Start of Input data
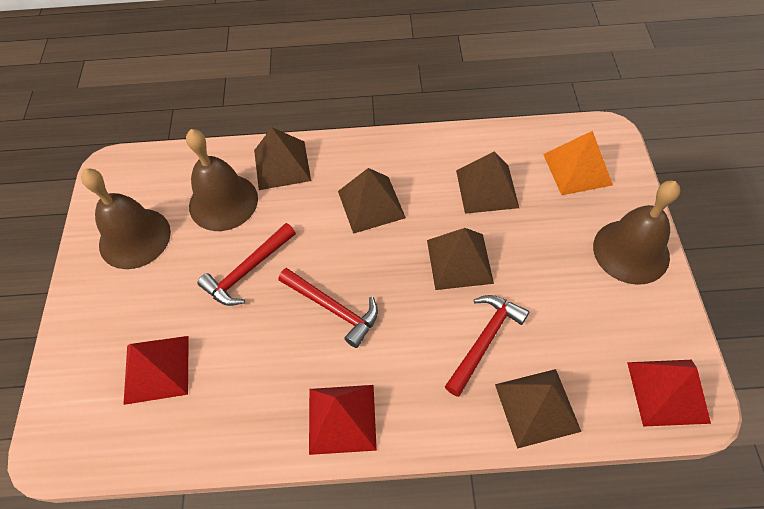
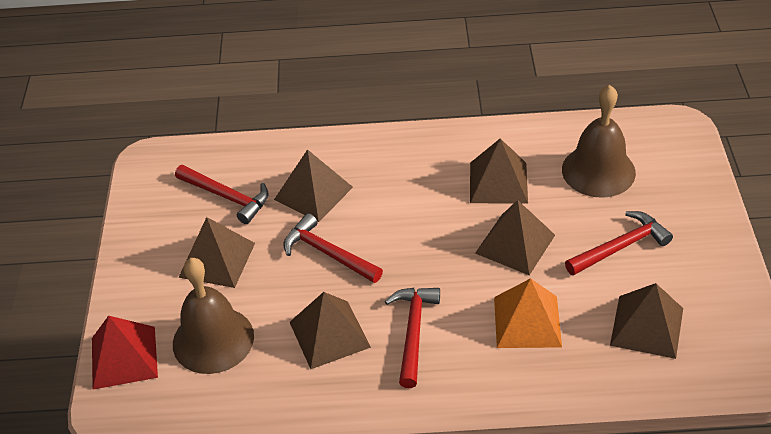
brown bell: 3 -> 2
brown pyramid: 5 -> 6
red hammer: 3 -> 4
red pyramid: 3 -> 1

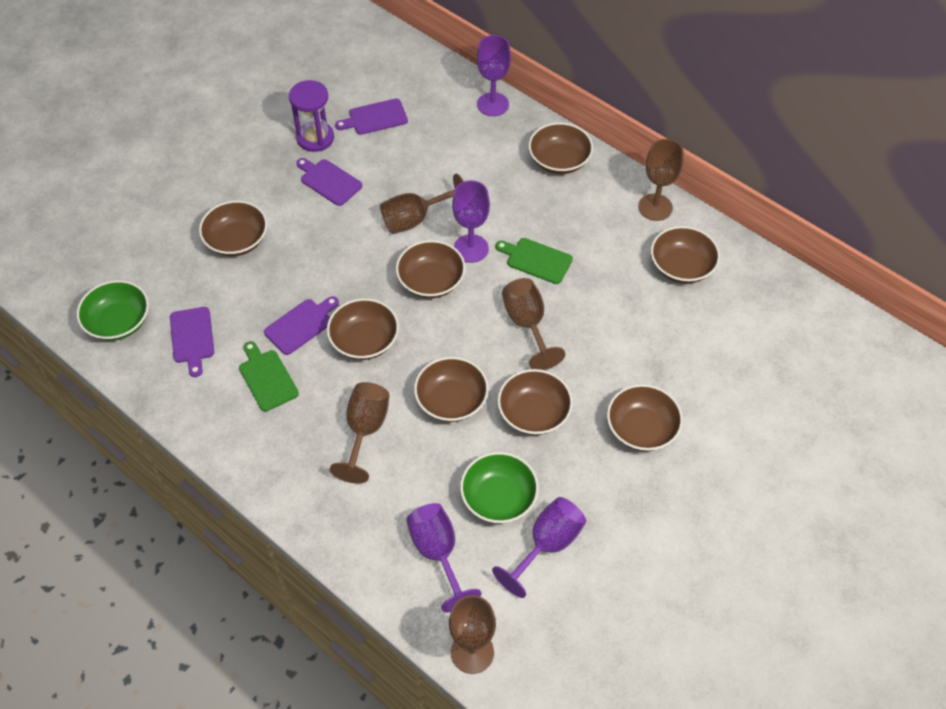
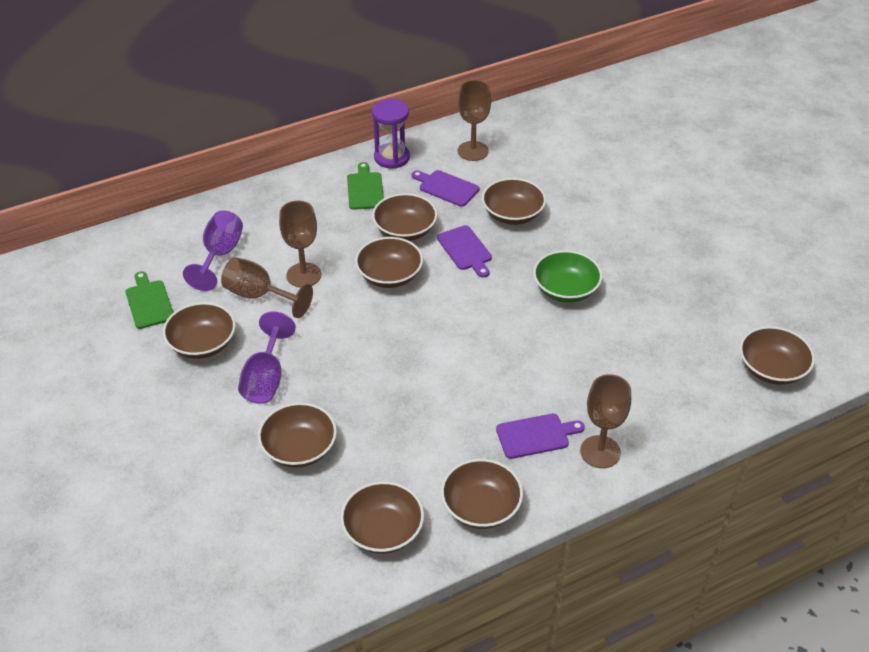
brown goblet: 5 -> 4
green bowl: 2 -> 1
purple cutting board: 4 -> 3
purple goblet: 4 -> 2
End of Input data
## Directions:
Please show the lines in the entries above that hold the string "purple".

## Problem solution:
purple cutting board: 4 -> 3
purple goblet: 4 -> 2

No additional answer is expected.